--- WORK TO COMPLETE ---
The required result is an exact copy of the lines beginning at the line that contains "pink rectangle: (34, 122) -> (97, 182), moved" and ending at the last line of the material below.
[Opening RECORDS FOR THIS EXERCISE section]
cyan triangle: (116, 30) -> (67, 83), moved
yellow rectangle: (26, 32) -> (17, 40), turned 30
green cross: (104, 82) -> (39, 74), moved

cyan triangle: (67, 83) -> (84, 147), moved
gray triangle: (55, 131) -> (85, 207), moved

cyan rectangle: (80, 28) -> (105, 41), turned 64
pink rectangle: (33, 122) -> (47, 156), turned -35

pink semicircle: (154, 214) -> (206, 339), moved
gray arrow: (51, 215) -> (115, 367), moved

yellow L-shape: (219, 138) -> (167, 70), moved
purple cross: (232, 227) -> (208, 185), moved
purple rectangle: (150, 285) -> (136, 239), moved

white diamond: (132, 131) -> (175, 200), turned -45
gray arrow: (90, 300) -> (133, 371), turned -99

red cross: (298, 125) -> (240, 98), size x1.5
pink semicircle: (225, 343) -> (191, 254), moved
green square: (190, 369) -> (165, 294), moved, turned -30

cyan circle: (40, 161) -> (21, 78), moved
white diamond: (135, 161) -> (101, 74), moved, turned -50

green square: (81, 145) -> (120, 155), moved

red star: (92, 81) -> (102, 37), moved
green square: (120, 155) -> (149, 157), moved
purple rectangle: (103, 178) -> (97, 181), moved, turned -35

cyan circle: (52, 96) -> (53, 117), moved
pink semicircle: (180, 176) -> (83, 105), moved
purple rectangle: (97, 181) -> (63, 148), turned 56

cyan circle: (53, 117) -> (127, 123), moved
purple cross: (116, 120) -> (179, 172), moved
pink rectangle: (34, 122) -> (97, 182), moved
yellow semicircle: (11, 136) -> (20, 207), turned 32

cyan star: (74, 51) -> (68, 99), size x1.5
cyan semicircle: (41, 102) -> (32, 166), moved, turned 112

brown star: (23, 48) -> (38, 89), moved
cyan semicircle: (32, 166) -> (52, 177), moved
[Closing RECORDS FOR THIS EXERCISE section]
--- ANSWER BOX ---
pink rectangle: (34, 122) -> (97, 182), moved
yellow semicircle: (11, 136) -> (20, 207), turned 32

cyan star: (74, 51) -> (68, 99), size x1.5
cyan semicircle: (41, 102) -> (32, 166), moved, turned 112

brown star: (23, 48) -> (38, 89), moved
cyan semicircle: (32, 166) -> (52, 177), moved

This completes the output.